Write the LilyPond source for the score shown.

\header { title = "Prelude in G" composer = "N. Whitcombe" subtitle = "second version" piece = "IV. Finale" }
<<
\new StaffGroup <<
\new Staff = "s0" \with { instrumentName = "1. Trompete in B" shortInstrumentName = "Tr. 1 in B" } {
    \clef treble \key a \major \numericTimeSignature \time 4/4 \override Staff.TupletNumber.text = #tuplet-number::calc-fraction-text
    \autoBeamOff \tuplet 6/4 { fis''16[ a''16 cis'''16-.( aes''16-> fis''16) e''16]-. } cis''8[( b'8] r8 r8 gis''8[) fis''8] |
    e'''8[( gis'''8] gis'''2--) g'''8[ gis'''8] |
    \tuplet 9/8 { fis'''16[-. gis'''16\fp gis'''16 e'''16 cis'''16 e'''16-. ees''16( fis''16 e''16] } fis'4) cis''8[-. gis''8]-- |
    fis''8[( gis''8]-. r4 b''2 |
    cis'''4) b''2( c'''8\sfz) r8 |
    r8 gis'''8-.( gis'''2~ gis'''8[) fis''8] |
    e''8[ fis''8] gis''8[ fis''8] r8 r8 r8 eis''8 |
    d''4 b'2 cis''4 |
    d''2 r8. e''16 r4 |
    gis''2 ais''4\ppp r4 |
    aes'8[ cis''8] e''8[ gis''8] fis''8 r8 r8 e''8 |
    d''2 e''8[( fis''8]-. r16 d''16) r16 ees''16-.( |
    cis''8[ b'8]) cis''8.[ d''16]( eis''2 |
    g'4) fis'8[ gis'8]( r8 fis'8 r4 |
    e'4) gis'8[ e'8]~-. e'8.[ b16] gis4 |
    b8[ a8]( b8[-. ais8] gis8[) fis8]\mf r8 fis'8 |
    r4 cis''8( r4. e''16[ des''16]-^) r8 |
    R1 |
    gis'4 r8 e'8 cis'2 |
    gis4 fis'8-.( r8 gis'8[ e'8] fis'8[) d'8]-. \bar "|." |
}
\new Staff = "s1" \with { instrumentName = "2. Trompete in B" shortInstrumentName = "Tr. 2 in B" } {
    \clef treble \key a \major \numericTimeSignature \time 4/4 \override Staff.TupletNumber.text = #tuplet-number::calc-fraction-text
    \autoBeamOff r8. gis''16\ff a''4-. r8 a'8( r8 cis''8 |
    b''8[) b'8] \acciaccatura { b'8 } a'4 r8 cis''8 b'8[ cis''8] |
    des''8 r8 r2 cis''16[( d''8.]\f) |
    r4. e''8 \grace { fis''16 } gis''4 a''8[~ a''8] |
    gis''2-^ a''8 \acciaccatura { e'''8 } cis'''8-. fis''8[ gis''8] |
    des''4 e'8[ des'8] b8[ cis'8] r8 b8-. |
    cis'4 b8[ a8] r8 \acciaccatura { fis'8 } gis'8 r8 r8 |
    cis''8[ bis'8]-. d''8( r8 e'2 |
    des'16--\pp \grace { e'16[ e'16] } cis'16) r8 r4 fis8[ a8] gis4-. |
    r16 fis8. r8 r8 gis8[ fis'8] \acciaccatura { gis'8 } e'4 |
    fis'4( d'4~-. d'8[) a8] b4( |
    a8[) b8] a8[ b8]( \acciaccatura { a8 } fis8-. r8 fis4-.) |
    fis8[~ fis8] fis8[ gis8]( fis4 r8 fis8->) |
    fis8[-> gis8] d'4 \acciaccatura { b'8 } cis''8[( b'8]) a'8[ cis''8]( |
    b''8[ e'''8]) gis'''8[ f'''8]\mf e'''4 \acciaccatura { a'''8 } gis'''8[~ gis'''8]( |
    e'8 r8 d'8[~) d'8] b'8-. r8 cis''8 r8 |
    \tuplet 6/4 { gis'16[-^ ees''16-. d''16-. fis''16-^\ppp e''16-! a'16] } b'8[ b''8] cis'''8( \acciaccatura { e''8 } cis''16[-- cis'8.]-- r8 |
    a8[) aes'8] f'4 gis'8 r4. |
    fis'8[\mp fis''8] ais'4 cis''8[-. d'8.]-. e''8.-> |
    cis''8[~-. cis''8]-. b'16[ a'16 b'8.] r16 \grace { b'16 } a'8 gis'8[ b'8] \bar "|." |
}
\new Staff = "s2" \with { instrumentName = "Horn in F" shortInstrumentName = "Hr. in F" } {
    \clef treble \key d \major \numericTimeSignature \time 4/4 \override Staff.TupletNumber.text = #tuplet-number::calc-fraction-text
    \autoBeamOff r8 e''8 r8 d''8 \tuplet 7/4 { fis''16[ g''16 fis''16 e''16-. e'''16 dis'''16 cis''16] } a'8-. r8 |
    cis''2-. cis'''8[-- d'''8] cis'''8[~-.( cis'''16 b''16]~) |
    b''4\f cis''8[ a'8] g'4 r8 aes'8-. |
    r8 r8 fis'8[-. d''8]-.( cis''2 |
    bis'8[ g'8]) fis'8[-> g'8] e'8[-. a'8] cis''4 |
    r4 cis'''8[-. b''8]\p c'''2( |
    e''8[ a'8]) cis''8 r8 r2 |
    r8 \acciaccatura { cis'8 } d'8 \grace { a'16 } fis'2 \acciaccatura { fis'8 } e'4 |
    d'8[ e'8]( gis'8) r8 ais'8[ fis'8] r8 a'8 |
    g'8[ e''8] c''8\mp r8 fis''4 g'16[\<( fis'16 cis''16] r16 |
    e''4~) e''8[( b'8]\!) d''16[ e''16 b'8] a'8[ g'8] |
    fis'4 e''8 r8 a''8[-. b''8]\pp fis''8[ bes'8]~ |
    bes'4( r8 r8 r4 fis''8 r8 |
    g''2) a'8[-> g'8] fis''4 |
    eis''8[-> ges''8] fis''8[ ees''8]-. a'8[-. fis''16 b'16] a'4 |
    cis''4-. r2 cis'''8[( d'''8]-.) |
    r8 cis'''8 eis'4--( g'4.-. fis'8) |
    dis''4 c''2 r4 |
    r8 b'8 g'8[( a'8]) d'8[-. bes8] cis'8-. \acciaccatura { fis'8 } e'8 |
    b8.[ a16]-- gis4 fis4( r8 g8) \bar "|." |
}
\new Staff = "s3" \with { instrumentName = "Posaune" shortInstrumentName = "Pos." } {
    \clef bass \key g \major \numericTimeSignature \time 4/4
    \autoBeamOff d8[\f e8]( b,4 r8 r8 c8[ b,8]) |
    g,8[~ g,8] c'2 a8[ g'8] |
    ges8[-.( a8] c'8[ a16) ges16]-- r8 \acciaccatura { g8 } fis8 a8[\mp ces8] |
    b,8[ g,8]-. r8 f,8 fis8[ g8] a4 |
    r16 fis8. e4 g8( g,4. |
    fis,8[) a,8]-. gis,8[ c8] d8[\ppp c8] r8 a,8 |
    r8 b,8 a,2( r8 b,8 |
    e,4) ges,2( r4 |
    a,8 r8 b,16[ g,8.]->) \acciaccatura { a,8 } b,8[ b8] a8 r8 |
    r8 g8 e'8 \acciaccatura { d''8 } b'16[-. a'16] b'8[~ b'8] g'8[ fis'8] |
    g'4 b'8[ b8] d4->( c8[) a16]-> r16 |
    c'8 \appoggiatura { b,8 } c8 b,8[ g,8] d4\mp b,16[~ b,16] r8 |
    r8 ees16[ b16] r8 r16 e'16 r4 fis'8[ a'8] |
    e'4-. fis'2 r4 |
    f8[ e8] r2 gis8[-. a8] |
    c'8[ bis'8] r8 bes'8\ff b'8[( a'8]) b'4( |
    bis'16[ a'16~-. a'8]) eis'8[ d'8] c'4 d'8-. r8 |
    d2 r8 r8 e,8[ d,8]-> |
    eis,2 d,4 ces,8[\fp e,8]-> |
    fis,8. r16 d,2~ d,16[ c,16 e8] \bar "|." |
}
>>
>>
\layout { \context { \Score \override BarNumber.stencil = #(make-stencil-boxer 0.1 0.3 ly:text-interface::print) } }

◇ ◇ ◇ ◇

> TASK OBJECTIVE: Count the lines of the material that contain the string "tuplet", treating uppercase and lowercase as different, and reply with only the number.

> THE SOLUTION: 7